#### [Task prompt]
If a line in the records below contains the word "trapezoid", copy it.

[Items listed in a dataset]
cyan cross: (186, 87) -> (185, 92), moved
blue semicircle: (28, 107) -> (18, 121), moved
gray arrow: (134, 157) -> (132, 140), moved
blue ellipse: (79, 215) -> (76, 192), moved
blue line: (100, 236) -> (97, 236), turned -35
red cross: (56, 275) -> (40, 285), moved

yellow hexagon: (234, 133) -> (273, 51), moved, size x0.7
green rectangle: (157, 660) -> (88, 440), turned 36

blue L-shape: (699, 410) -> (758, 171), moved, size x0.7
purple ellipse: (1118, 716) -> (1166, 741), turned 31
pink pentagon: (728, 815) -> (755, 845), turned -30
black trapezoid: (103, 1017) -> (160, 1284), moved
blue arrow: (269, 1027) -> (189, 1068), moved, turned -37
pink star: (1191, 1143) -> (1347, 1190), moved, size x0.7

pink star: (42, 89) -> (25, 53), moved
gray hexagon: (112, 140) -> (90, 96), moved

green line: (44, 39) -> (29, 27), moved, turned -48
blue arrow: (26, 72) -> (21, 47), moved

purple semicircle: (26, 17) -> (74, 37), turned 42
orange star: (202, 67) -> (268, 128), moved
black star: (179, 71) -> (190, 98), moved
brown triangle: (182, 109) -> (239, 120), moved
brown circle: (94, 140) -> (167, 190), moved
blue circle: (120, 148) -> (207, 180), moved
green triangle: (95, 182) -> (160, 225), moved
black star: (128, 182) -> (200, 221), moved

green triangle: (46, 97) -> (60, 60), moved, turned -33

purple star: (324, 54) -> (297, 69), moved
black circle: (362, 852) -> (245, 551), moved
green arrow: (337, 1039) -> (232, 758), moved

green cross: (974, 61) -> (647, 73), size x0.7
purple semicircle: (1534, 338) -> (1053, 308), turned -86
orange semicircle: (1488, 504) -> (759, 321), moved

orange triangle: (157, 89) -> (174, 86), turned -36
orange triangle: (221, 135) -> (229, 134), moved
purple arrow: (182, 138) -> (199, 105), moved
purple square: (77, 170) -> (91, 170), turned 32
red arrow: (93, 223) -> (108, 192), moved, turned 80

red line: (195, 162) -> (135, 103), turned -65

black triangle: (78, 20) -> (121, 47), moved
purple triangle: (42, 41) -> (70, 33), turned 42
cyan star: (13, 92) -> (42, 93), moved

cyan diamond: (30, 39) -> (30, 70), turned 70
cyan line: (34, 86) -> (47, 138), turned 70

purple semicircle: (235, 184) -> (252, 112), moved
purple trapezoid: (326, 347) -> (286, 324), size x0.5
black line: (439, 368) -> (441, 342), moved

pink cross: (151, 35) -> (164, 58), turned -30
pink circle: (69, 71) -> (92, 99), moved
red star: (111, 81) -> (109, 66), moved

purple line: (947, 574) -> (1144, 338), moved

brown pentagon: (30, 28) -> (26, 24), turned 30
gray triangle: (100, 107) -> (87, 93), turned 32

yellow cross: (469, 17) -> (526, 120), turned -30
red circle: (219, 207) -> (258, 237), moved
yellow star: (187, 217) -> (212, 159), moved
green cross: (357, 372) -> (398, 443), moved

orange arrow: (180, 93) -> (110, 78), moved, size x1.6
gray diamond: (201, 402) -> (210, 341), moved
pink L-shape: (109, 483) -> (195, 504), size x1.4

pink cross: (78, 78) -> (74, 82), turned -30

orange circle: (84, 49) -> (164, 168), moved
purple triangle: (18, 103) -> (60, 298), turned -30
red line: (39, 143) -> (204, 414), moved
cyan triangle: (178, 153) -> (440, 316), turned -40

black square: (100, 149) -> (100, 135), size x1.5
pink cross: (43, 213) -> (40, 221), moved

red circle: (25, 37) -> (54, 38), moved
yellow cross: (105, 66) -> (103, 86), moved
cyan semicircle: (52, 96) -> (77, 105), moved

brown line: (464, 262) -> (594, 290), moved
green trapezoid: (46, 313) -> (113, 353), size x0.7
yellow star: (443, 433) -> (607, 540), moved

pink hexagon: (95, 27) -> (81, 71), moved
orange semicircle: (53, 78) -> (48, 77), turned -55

#### [The completed task]
black trapezoid: (103, 1017) -> (160, 1284), moved
purple trapezoid: (326, 347) -> (286, 324), size x0.5
green trapezoid: (46, 313) -> (113, 353), size x0.7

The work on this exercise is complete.